* **SUPPLIED RECORDS**:
----

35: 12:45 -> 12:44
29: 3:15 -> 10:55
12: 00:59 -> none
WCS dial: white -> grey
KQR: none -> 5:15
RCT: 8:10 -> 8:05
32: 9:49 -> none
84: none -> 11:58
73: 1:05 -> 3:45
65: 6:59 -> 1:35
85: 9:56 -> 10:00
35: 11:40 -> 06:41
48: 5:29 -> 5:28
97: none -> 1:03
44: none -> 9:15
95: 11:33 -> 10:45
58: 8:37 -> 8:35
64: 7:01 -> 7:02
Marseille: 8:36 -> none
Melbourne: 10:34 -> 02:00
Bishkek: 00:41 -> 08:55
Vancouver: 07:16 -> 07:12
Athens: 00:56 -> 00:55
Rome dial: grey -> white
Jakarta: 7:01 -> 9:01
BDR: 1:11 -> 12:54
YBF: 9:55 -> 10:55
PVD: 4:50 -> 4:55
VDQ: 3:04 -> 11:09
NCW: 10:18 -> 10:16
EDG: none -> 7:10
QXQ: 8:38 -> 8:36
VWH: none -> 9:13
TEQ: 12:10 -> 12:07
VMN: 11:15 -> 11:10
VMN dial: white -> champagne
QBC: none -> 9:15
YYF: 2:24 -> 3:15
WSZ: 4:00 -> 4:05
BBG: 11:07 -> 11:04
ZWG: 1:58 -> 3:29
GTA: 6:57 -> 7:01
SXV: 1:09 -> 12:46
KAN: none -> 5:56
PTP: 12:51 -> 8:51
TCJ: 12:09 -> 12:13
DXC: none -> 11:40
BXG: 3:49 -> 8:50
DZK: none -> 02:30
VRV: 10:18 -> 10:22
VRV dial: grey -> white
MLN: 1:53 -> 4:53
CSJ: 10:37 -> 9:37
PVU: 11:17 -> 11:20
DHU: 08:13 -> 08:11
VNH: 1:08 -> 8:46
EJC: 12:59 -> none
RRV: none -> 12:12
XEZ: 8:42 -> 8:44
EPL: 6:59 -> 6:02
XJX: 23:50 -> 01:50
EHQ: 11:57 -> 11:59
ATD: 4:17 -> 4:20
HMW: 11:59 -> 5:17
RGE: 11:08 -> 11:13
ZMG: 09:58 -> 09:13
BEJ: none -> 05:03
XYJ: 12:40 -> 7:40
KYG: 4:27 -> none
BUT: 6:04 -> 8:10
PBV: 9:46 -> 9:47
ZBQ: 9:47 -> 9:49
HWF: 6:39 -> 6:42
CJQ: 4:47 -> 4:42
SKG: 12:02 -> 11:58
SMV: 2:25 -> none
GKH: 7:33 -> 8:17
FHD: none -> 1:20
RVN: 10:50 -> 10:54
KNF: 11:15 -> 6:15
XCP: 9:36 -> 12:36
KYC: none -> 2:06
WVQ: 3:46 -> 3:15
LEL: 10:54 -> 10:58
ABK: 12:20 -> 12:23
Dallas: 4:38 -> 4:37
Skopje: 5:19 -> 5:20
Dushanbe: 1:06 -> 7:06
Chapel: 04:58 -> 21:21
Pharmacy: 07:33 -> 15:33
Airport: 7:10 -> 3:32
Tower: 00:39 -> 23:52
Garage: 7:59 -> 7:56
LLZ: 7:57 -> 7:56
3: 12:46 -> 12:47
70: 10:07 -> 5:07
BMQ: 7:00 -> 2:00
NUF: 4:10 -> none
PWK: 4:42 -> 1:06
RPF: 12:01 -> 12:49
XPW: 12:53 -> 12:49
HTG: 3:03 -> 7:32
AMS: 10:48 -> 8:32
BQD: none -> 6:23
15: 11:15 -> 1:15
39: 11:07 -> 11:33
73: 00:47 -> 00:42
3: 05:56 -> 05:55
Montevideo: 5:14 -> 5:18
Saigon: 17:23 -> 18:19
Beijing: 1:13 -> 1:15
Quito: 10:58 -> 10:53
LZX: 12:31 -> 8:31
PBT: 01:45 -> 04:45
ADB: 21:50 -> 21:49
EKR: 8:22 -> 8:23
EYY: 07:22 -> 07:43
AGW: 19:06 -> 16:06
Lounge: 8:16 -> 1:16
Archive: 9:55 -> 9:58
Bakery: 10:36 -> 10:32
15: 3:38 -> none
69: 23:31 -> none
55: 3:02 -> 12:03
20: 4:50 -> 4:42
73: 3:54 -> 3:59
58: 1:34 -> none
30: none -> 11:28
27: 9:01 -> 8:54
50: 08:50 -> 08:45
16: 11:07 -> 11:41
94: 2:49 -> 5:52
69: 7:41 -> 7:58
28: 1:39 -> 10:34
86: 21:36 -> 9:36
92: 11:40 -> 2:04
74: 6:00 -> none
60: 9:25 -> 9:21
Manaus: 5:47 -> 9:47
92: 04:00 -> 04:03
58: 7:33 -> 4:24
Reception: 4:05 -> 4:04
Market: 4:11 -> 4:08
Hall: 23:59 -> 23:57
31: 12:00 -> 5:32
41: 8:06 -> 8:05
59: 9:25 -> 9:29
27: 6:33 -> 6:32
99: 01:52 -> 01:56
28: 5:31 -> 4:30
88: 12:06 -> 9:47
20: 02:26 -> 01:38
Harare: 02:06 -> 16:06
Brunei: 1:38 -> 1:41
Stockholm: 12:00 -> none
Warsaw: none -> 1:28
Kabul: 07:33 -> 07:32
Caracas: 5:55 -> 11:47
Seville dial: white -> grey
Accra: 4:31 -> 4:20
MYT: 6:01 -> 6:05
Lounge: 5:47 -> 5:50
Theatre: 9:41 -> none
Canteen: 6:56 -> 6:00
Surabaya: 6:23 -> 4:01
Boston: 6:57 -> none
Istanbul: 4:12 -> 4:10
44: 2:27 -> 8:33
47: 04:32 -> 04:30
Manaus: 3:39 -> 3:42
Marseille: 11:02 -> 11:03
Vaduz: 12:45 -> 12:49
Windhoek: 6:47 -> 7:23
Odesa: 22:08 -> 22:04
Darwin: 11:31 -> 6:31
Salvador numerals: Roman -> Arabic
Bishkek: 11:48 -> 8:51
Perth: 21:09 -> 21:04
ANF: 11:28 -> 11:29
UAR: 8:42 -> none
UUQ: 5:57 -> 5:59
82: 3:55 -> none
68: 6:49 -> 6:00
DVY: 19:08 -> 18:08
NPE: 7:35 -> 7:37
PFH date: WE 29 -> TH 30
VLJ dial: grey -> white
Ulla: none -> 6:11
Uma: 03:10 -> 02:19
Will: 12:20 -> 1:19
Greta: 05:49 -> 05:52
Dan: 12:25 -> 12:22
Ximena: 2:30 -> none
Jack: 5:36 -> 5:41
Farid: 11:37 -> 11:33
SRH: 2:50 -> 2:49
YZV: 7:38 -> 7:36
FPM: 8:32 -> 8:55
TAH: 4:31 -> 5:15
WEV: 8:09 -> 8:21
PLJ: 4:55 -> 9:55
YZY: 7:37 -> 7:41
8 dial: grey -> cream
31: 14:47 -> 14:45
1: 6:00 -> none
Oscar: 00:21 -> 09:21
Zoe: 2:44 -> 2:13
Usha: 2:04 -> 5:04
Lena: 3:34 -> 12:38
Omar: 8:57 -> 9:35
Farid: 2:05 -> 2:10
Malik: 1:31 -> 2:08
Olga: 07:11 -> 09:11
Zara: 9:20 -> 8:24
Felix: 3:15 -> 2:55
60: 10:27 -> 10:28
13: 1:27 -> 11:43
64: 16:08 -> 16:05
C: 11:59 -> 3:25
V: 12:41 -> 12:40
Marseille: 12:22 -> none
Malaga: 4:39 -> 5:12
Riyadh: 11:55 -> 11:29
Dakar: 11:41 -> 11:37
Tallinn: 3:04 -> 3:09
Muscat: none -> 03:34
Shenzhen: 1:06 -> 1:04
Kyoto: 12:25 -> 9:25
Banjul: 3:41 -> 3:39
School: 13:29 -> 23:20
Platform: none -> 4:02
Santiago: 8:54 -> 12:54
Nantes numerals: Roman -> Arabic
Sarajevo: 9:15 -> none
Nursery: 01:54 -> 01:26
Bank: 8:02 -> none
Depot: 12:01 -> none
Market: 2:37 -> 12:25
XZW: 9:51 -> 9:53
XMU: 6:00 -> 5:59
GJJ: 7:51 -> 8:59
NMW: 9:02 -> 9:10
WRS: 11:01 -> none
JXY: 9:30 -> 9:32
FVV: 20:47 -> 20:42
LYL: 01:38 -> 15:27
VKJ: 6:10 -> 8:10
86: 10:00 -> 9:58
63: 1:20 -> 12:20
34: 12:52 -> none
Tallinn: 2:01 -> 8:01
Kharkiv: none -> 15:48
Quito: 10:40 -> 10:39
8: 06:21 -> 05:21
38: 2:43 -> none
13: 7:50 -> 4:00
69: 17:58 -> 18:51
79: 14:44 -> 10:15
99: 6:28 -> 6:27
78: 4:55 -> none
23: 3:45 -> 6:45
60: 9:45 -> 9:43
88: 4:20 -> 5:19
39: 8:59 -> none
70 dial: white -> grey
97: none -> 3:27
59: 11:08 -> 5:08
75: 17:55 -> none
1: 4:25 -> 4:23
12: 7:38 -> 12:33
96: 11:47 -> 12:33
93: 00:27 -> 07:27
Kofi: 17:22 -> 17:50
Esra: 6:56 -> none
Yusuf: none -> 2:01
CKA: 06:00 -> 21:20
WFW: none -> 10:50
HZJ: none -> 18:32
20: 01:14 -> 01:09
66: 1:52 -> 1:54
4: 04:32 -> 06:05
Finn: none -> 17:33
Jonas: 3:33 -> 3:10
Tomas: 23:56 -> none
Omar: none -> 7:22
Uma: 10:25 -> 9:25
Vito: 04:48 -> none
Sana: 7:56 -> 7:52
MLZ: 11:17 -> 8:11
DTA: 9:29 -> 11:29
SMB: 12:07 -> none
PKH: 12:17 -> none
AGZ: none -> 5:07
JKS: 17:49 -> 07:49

----

* **WRITTEN REQUEST**: Reproduce the data from its first line through the line containing "NUF: 4:10 -> none", inclusive, replacing "Tower" with "Station" and leaving everything else unchanged.

* **RESPONSE BELOW**:
35: 12:45 -> 12:44
29: 3:15 -> 10:55
12: 00:59 -> none
WCS dial: white -> grey
KQR: none -> 5:15
RCT: 8:10 -> 8:05
32: 9:49 -> none
84: none -> 11:58
73: 1:05 -> 3:45
65: 6:59 -> 1:35
85: 9:56 -> 10:00
35: 11:40 -> 06:41
48: 5:29 -> 5:28
97: none -> 1:03
44: none -> 9:15
95: 11:33 -> 10:45
58: 8:37 -> 8:35
64: 7:01 -> 7:02
Marseille: 8:36 -> none
Melbourne: 10:34 -> 02:00
Bishkek: 00:41 -> 08:55
Vancouver: 07:16 -> 07:12
Athens: 00:56 -> 00:55
Rome dial: grey -> white
Jakarta: 7:01 -> 9:01
BDR: 1:11 -> 12:54
YBF: 9:55 -> 10:55
PVD: 4:50 -> 4:55
VDQ: 3:04 -> 11:09
NCW: 10:18 -> 10:16
EDG: none -> 7:10
QXQ: 8:38 -> 8:36
VWH: none -> 9:13
TEQ: 12:10 -> 12:07
VMN: 11:15 -> 11:10
VMN dial: white -> champagne
QBC: none -> 9:15
YYF: 2:24 -> 3:15
WSZ: 4:00 -> 4:05
BBG: 11:07 -> 11:04
ZWG: 1:58 -> 3:29
GTA: 6:57 -> 7:01
SXV: 1:09 -> 12:46
KAN: none -> 5:56
PTP: 12:51 -> 8:51
TCJ: 12:09 -> 12:13
DXC: none -> 11:40
BXG: 3:49 -> 8:50
DZK: none -> 02:30
VRV: 10:18 -> 10:22
VRV dial: grey -> white
MLN: 1:53 -> 4:53
CSJ: 10:37 -> 9:37
PVU: 11:17 -> 11:20
DHU: 08:13 -> 08:11
VNH: 1:08 -> 8:46
EJC: 12:59 -> none
RRV: none -> 12:12
XEZ: 8:42 -> 8:44
EPL: 6:59 -> 6:02
XJX: 23:50 -> 01:50
EHQ: 11:57 -> 11:59
ATD: 4:17 -> 4:20
HMW: 11:59 -> 5:17
RGE: 11:08 -> 11:13
ZMG: 09:58 -> 09:13
BEJ: none -> 05:03
XYJ: 12:40 -> 7:40
KYG: 4:27 -> none
BUT: 6:04 -> 8:10
PBV: 9:46 -> 9:47
ZBQ: 9:47 -> 9:49
HWF: 6:39 -> 6:42
CJQ: 4:47 -> 4:42
SKG: 12:02 -> 11:58
SMV: 2:25 -> none
GKH: 7:33 -> 8:17
FHD: none -> 1:20
RVN: 10:50 -> 10:54
KNF: 11:15 -> 6:15
XCP: 9:36 -> 12:36
KYC: none -> 2:06
WVQ: 3:46 -> 3:15
LEL: 10:54 -> 10:58
ABK: 12:20 -> 12:23
Dallas: 4:38 -> 4:37
Skopje: 5:19 -> 5:20
Dushanbe: 1:06 -> 7:06
Chapel: 04:58 -> 21:21
Pharmacy: 07:33 -> 15:33
Airport: 7:10 -> 3:32
Station: 00:39 -> 23:52
Garage: 7:59 -> 7:56
LLZ: 7:57 -> 7:56
3: 12:46 -> 12:47
70: 10:07 -> 5:07
BMQ: 7:00 -> 2:00
NUF: 4:10 -> none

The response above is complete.